** Opening SOURCE DATA block **
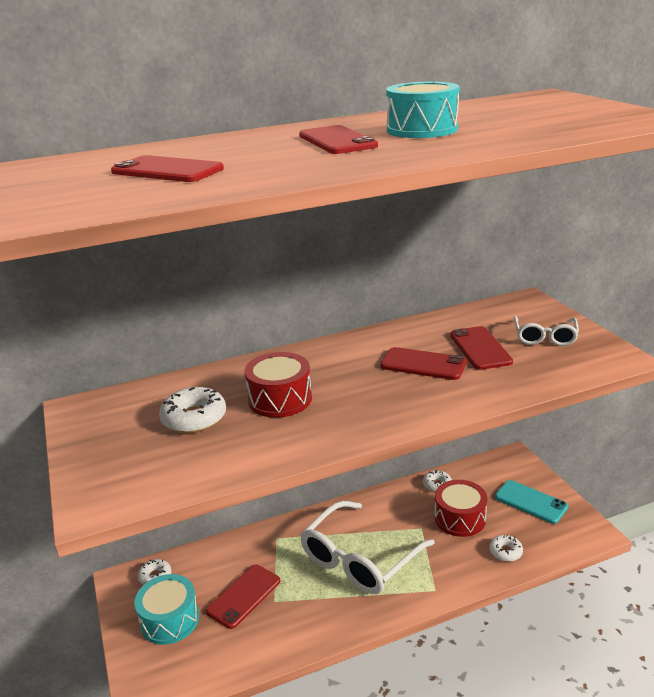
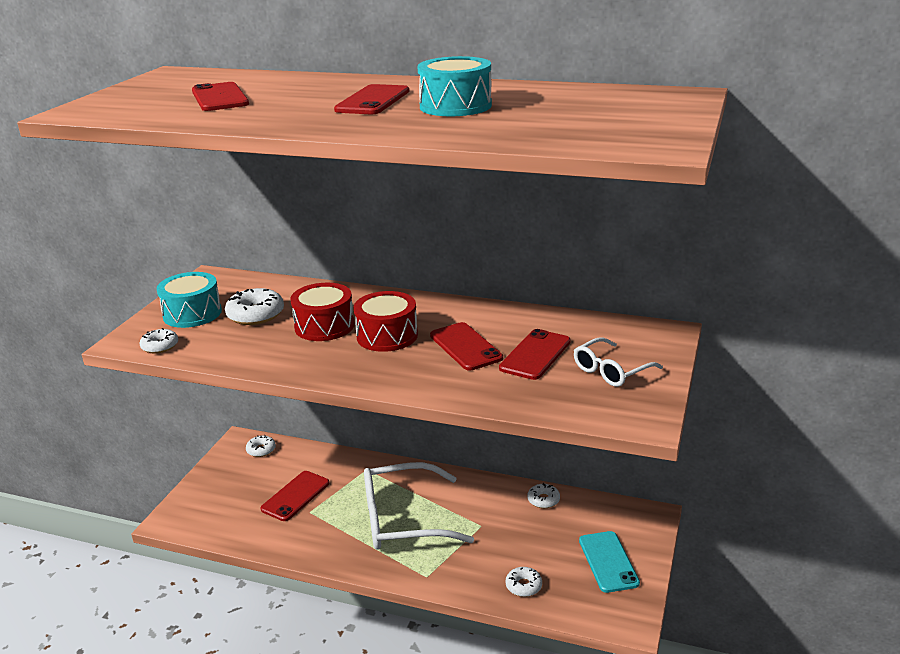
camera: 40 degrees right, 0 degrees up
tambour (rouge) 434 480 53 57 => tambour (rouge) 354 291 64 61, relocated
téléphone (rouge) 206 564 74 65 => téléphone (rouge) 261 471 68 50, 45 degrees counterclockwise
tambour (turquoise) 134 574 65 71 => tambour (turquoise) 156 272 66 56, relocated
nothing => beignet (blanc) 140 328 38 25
** Closing SOURCE DATA block **
[YOUR INSTRUCTIONS]: Transcribe the records above exactly as they appear, leaving out any pictures.

[OUTPUT FOR THIS TASK]:
camera: 40 degrees right, 0 degrees up
tambour (rouge) 434 480 53 57 => tambour (rouge) 354 291 64 61, relocated
téléphone (rouge) 206 564 74 65 => téléphone (rouge) 261 471 68 50, 45 degrees counterclockwise
tambour (turquoise) 134 574 65 71 => tambour (turquoise) 156 272 66 56, relocated
nothing => beignet (blanc) 140 328 38 25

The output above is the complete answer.